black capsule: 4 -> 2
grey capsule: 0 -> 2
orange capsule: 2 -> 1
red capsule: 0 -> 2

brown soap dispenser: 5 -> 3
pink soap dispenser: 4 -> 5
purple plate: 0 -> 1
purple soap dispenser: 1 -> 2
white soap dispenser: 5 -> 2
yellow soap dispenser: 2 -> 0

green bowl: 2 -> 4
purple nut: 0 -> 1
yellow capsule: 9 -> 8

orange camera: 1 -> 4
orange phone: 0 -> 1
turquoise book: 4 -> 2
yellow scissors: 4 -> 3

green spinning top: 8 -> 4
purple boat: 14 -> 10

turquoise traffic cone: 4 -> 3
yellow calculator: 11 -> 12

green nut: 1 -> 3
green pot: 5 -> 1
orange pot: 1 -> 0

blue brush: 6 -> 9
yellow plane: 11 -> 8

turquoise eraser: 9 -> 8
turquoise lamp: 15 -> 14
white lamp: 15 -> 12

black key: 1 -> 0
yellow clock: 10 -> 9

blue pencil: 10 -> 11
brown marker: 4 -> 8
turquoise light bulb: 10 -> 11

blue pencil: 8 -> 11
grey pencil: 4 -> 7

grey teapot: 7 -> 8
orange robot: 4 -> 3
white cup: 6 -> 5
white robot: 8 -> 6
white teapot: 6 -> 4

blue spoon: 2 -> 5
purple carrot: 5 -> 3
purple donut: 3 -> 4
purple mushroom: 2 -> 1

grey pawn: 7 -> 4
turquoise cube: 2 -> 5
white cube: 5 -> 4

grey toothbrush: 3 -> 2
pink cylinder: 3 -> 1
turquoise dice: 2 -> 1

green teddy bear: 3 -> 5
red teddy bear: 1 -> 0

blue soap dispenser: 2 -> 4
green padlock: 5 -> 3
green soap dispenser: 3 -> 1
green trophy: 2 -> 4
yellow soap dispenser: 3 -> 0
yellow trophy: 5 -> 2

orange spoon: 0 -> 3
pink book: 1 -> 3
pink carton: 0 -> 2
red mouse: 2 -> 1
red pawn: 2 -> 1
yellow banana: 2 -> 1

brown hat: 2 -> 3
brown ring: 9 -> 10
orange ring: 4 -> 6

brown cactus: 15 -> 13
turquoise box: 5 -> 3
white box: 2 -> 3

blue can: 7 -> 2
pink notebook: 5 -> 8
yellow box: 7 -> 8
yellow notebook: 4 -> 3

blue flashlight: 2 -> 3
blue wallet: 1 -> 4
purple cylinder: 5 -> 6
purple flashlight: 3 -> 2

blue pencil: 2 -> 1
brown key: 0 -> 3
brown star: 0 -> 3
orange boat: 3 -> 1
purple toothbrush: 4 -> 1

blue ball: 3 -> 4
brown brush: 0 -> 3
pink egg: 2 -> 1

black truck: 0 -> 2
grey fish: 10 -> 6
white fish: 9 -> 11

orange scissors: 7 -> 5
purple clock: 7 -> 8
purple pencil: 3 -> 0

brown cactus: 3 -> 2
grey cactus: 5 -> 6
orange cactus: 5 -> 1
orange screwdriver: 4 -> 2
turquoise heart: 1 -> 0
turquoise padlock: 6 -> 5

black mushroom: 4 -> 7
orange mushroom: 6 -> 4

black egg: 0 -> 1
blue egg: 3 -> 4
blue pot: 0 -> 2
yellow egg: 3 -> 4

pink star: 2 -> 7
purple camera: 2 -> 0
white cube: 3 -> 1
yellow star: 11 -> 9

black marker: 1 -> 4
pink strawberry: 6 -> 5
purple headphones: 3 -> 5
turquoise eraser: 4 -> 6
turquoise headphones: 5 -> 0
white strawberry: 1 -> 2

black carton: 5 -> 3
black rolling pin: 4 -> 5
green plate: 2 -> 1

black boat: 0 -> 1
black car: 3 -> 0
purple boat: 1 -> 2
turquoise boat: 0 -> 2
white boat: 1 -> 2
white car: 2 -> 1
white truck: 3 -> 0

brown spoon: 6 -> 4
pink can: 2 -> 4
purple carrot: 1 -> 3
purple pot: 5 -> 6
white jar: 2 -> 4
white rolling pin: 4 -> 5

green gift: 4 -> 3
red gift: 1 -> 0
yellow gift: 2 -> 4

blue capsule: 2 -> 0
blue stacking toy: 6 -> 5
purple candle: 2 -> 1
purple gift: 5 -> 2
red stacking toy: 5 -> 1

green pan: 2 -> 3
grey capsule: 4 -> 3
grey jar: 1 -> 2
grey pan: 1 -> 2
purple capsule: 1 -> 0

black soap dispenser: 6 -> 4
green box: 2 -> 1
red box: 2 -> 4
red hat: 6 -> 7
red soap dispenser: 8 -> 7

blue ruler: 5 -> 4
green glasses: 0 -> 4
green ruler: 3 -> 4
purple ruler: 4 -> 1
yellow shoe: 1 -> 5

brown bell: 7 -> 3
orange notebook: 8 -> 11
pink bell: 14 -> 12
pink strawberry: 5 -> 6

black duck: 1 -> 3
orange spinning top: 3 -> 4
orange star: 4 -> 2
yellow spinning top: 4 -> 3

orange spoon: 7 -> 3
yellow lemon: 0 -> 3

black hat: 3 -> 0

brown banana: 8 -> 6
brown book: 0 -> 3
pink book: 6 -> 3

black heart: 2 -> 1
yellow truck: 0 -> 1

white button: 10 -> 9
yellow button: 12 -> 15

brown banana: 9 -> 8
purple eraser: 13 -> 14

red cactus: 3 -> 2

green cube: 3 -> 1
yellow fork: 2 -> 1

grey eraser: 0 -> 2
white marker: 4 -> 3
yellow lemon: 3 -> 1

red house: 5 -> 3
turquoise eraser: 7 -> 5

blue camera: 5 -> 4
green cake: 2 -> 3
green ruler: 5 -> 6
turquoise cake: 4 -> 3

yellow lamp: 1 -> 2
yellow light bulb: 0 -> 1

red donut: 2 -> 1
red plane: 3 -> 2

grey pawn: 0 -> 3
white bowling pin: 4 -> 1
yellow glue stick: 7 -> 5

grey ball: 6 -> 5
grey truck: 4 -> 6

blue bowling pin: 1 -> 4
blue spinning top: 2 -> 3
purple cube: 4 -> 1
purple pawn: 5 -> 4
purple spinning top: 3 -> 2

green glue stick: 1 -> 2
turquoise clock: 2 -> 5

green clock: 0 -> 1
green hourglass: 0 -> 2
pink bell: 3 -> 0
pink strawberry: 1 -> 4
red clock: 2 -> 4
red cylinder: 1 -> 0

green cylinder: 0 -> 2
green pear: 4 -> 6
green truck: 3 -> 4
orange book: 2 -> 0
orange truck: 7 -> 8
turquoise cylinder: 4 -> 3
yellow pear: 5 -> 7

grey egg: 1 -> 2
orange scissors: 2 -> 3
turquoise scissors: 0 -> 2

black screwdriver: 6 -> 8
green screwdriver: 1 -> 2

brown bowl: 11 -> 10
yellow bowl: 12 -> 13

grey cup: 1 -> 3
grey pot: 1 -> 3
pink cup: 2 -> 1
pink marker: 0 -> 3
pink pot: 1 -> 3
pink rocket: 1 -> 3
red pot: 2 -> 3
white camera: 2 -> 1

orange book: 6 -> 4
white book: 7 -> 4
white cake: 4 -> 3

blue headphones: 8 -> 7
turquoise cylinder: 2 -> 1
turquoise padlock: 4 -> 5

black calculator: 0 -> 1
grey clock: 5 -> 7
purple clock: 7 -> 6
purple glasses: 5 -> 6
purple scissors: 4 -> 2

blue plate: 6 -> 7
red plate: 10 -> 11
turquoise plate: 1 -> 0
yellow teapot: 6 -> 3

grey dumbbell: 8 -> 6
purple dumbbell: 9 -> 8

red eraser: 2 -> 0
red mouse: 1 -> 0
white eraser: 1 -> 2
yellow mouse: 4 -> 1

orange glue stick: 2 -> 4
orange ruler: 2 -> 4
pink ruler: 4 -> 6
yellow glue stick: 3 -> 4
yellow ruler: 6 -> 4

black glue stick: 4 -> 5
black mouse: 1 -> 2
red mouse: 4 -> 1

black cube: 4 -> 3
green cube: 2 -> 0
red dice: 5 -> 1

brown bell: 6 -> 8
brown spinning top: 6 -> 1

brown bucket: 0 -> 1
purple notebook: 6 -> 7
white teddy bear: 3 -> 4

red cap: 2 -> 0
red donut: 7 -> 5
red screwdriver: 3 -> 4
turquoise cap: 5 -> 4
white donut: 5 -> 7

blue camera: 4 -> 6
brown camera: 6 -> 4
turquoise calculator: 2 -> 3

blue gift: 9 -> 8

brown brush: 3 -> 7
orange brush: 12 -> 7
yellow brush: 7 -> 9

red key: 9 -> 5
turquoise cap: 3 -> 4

* _Work instruction_: From the material above, copy exactly the lines between the line holding "green screwdriver: 1 -> 2" and the line holding "yellow mouse: 4 -> 1", inclusive, and only those.

* _Solution for this exercise_:
green screwdriver: 1 -> 2

brown bowl: 11 -> 10
yellow bowl: 12 -> 13

grey cup: 1 -> 3
grey pot: 1 -> 3
pink cup: 2 -> 1
pink marker: 0 -> 3
pink pot: 1 -> 3
pink rocket: 1 -> 3
red pot: 2 -> 3
white camera: 2 -> 1

orange book: 6 -> 4
white book: 7 -> 4
white cake: 4 -> 3

blue headphones: 8 -> 7
turquoise cylinder: 2 -> 1
turquoise padlock: 4 -> 5

black calculator: 0 -> 1
grey clock: 5 -> 7
purple clock: 7 -> 6
purple glasses: 5 -> 6
purple scissors: 4 -> 2

blue plate: 6 -> 7
red plate: 10 -> 11
turquoise plate: 1 -> 0
yellow teapot: 6 -> 3

grey dumbbell: 8 -> 6
purple dumbbell: 9 -> 8

red eraser: 2 -> 0
red mouse: 1 -> 0
white eraser: 1 -> 2
yellow mouse: 4 -> 1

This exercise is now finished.